- Recorded information
----

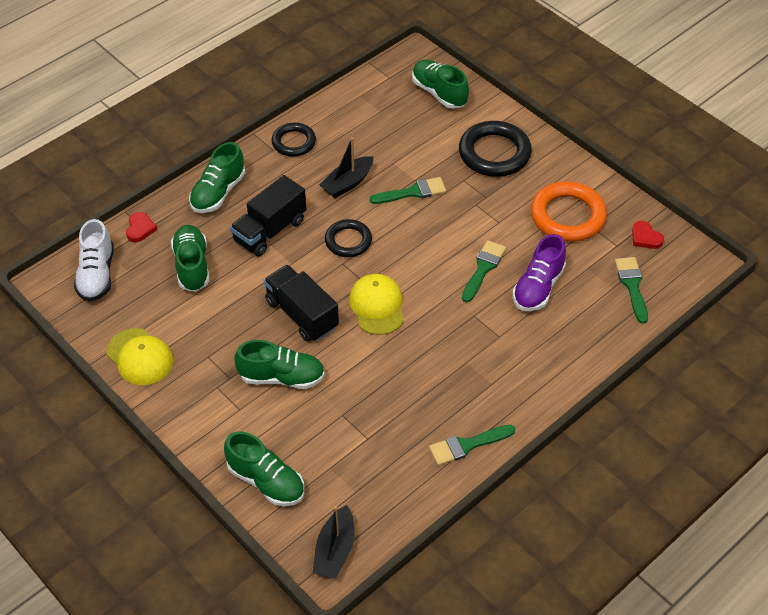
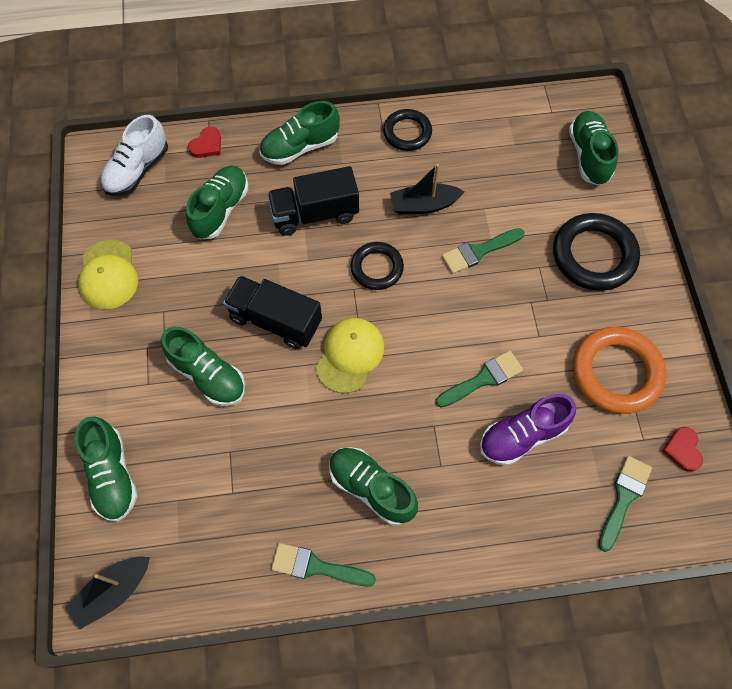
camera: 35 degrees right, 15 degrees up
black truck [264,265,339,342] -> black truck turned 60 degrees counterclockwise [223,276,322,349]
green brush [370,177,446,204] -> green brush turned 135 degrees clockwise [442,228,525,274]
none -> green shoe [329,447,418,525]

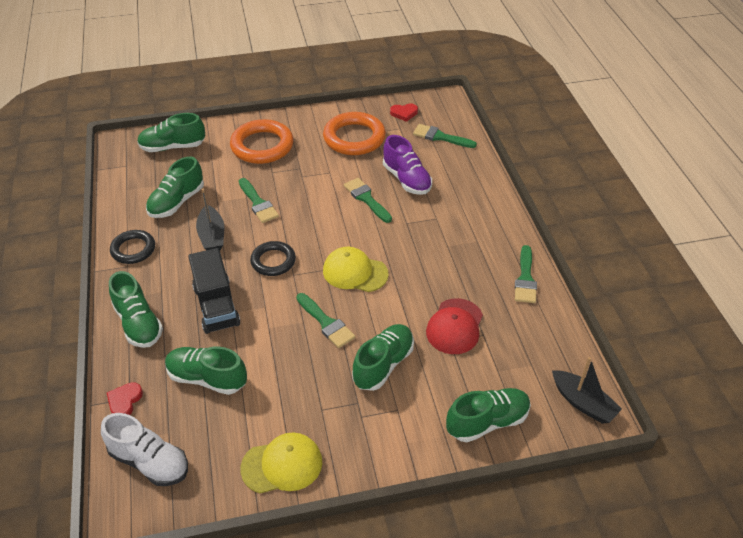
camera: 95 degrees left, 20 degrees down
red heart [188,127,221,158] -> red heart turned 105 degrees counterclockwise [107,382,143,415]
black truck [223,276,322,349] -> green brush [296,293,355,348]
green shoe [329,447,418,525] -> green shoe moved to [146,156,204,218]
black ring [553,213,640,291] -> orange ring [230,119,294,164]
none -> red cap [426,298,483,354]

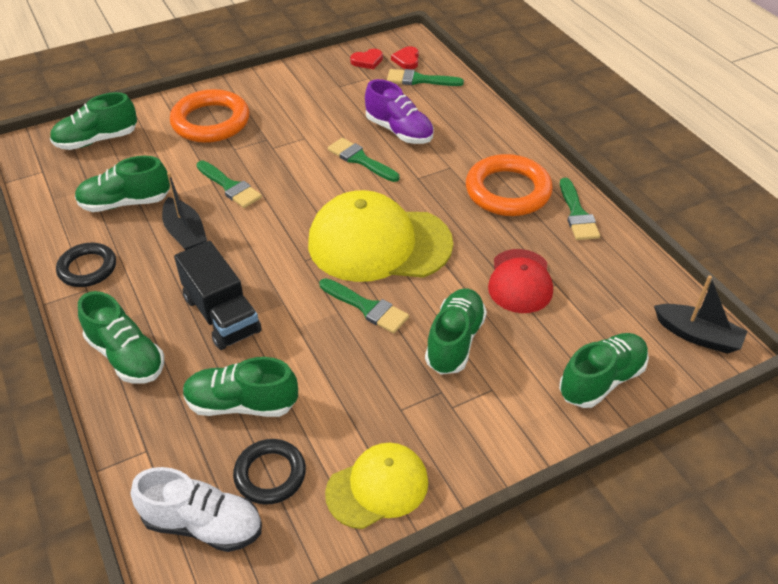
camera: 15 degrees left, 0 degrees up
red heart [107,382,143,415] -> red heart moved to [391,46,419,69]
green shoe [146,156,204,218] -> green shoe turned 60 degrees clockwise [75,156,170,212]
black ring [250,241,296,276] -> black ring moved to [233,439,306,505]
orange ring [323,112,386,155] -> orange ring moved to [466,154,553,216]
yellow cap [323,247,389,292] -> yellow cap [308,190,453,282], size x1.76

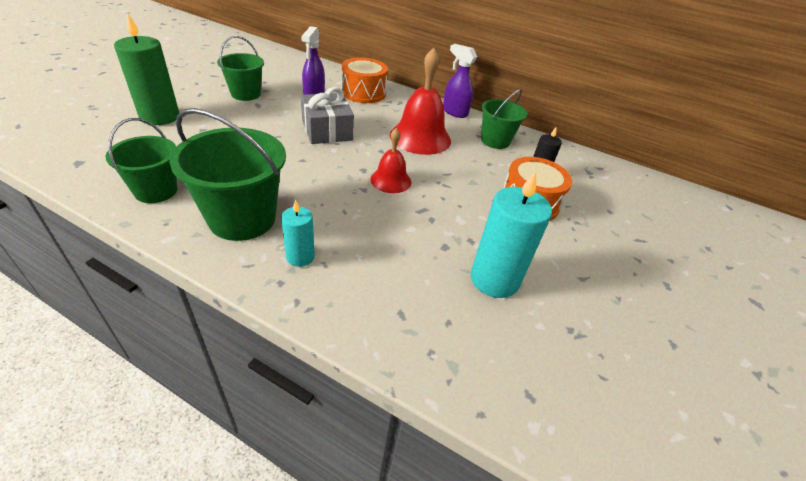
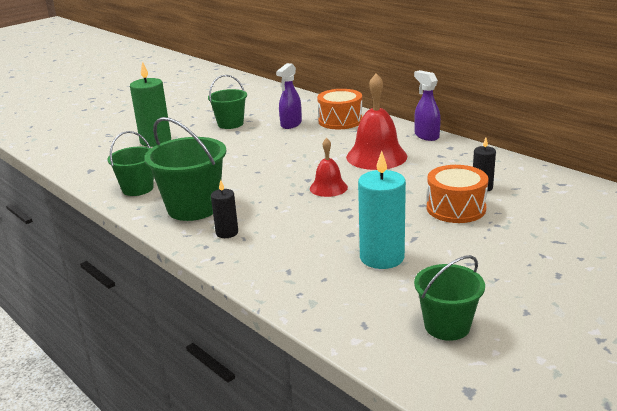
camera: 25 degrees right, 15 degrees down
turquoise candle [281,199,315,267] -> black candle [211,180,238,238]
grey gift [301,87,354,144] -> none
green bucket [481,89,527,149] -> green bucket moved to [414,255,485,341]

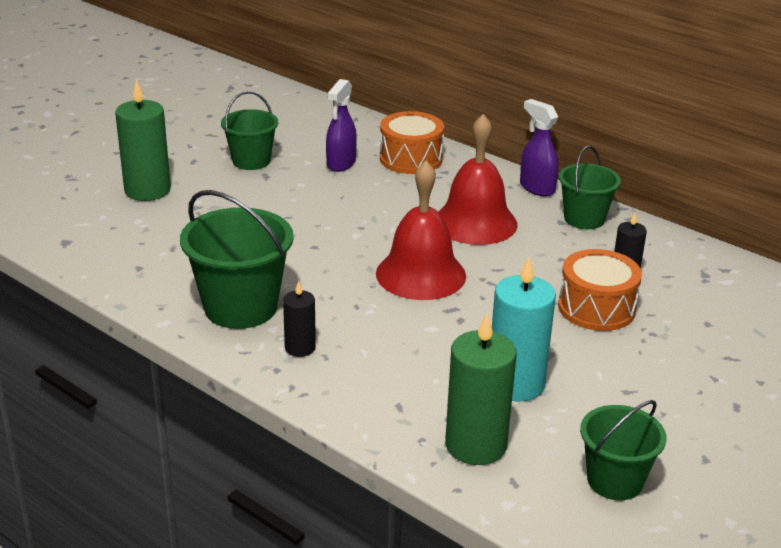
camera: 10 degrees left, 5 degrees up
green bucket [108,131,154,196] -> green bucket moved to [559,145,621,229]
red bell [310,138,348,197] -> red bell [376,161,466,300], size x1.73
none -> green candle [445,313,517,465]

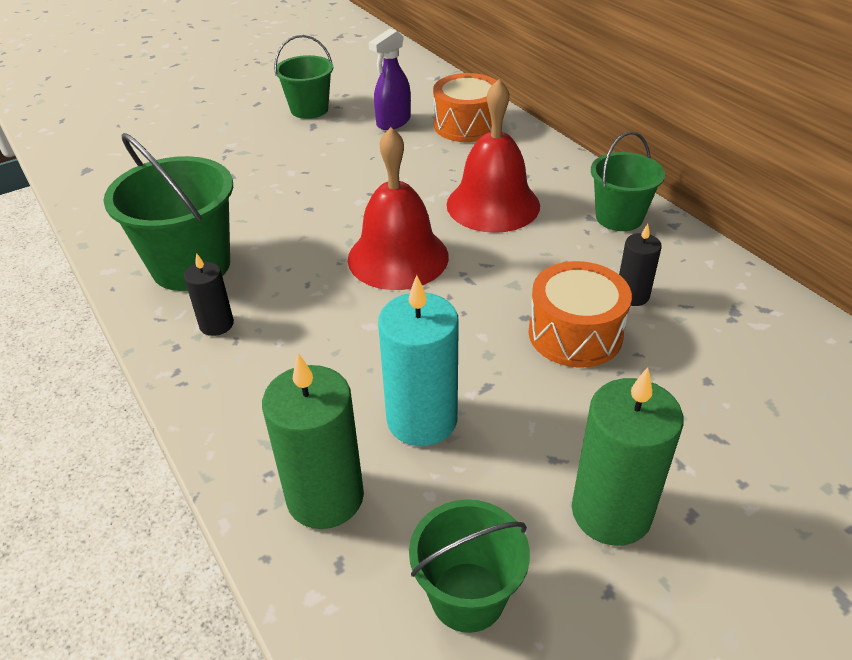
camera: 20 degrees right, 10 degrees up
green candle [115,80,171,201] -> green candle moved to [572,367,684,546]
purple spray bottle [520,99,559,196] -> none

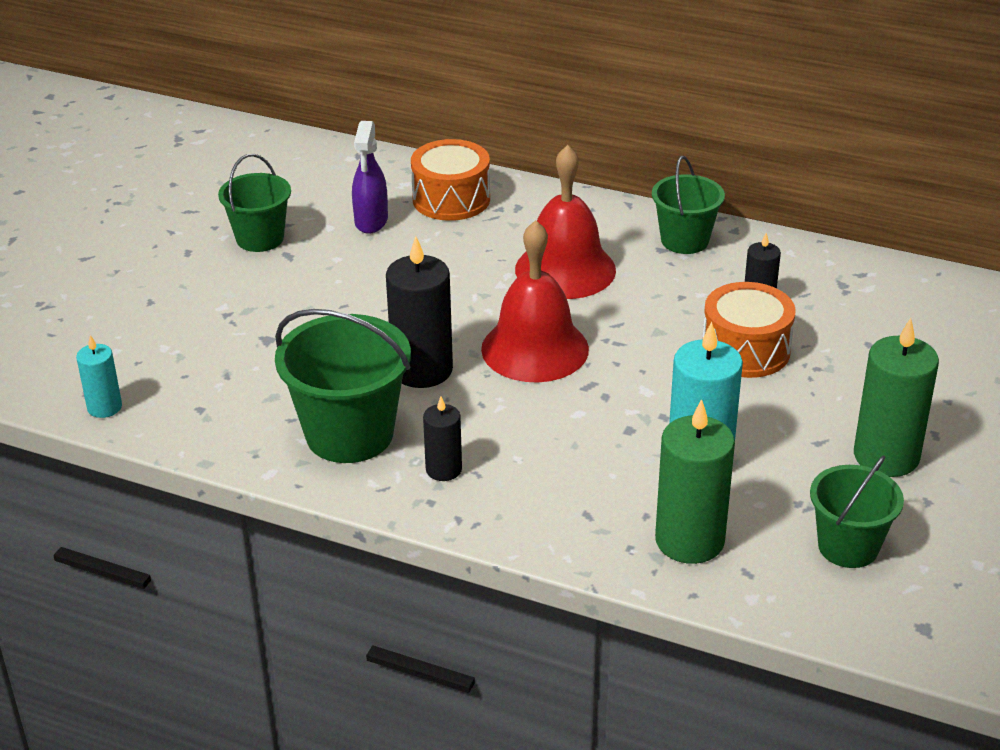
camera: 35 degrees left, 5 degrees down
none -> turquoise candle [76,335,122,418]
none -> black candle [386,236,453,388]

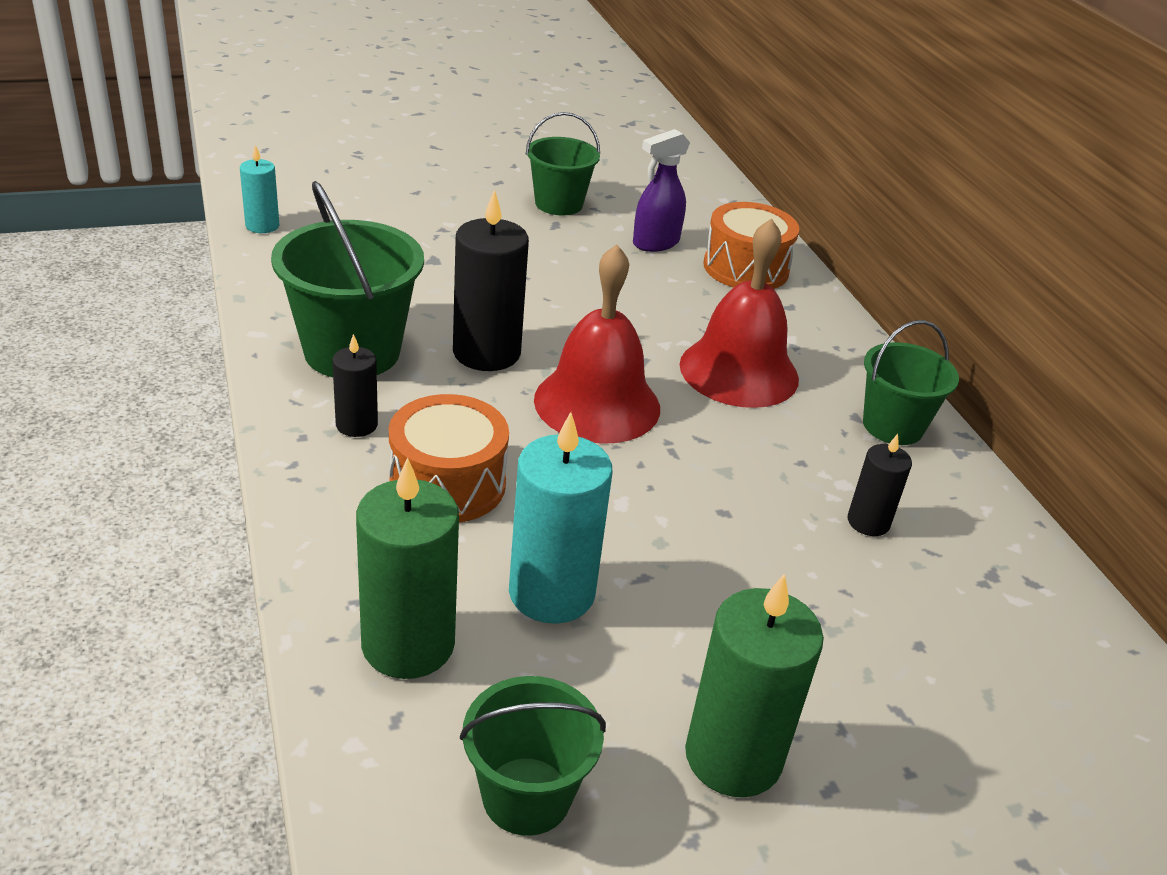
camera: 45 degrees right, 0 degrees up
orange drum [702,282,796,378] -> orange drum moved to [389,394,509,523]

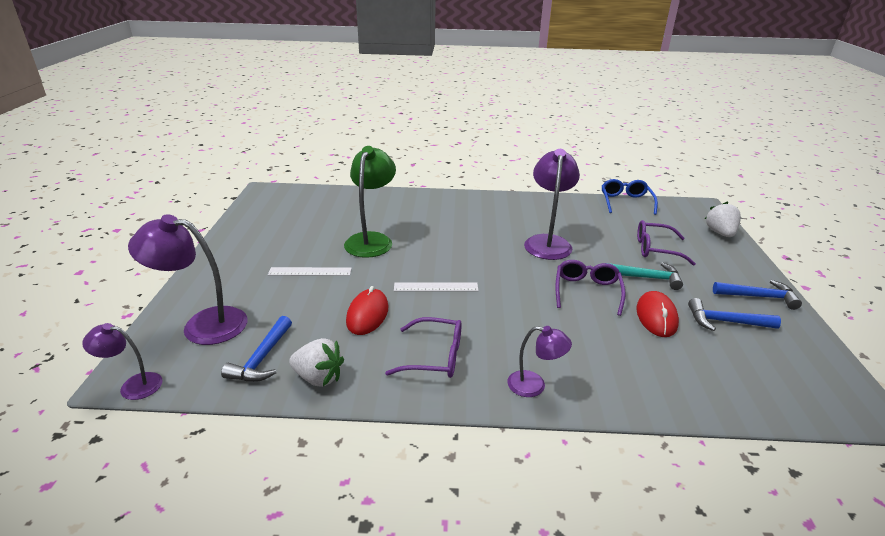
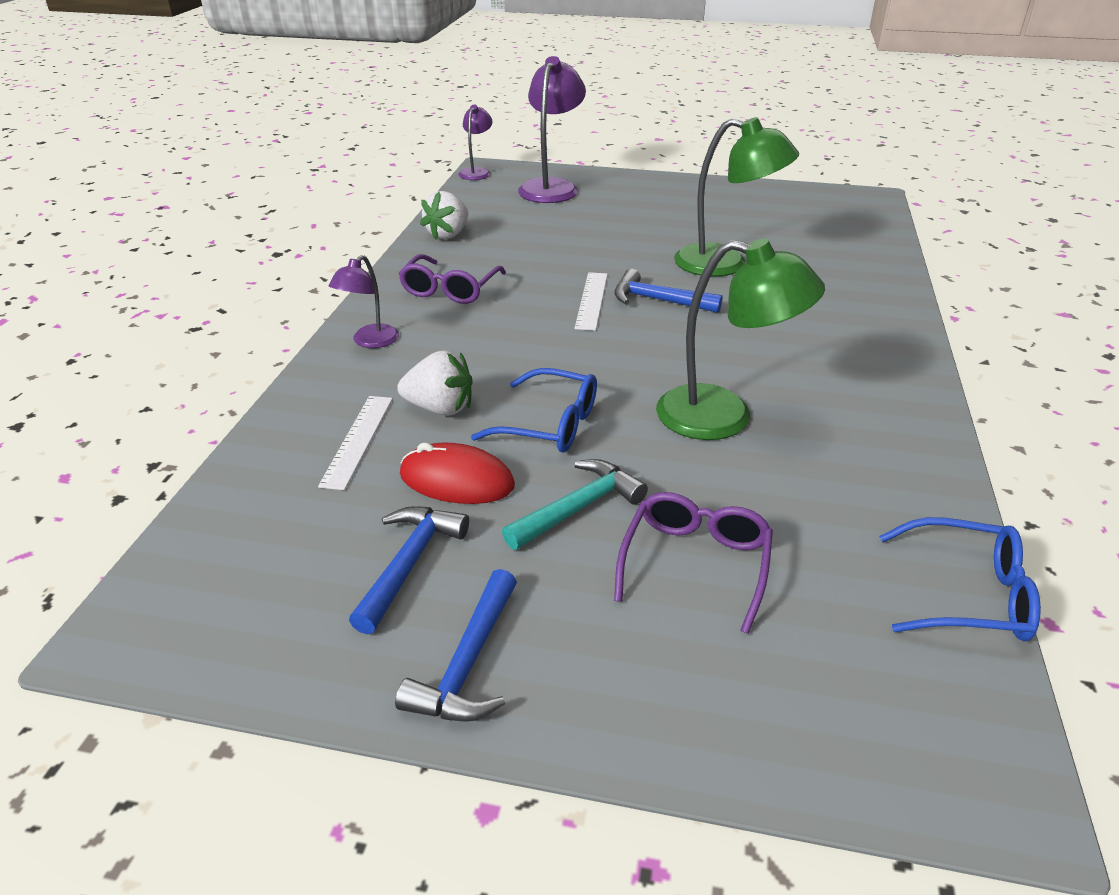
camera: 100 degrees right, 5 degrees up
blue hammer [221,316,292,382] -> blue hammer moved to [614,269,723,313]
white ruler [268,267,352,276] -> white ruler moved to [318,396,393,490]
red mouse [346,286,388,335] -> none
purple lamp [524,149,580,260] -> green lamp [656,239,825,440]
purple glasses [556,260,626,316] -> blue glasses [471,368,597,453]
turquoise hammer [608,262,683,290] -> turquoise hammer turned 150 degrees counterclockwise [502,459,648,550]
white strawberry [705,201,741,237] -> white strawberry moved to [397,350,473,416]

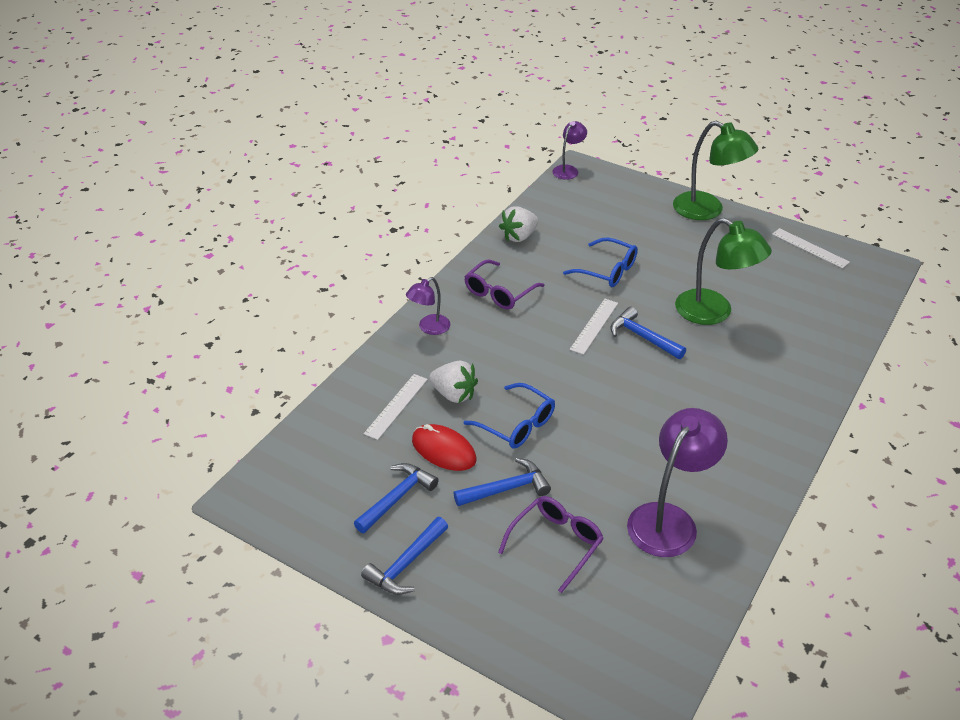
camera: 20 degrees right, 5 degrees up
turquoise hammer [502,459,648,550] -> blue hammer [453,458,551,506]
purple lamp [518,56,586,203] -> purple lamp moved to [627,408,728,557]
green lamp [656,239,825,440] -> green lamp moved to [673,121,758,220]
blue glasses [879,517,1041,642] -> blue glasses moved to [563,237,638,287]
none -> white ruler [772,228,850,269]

----

- Work to be completed
Count, in the records above, the lines that contain "left", and write only the resulting number.

- Result of this exercise
4